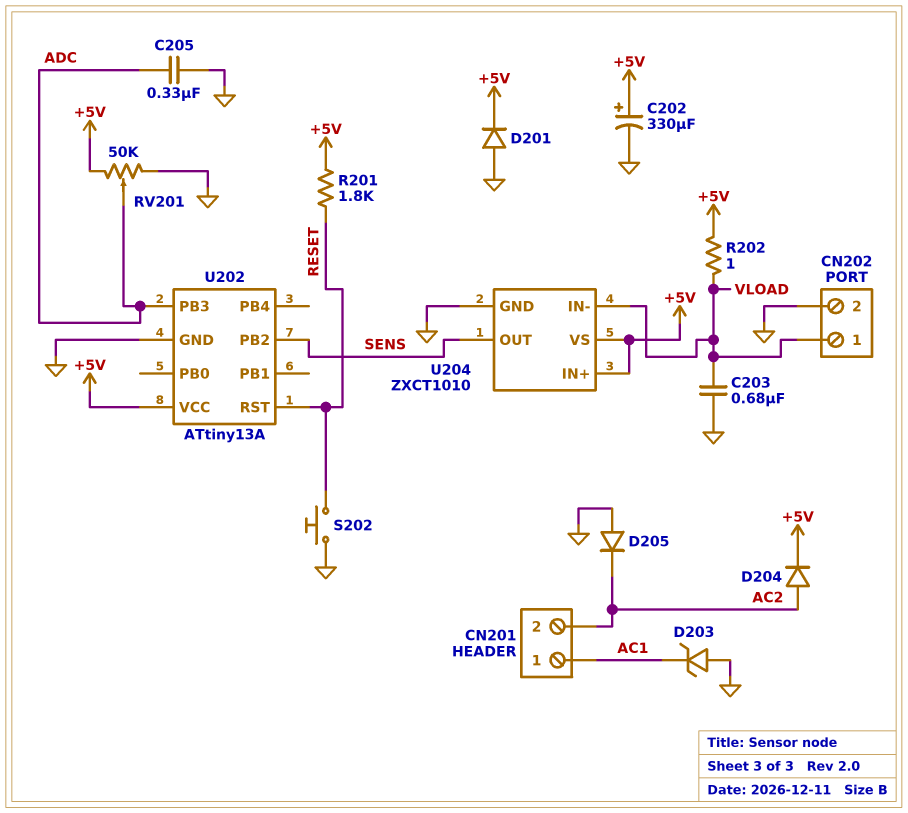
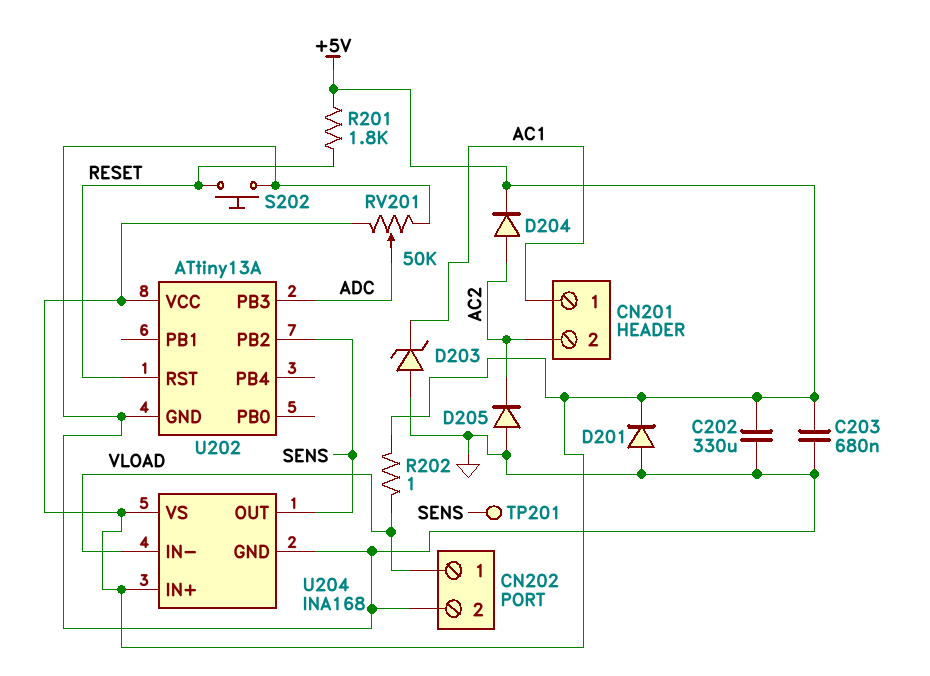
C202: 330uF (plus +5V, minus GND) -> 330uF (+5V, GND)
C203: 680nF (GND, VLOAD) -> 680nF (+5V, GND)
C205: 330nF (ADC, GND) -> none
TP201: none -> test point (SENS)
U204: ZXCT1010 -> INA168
....................
Exactly reproduce the line containing "C205: 330nF (ADC, GND) -> none" and all lines after it in the material, stopping only at the end.

▶ _ANSWER TO THE EXERCISE_
C205: 330nF (ADC, GND) -> none
TP201: none -> test point (SENS)
U204: ZXCT1010 -> INA168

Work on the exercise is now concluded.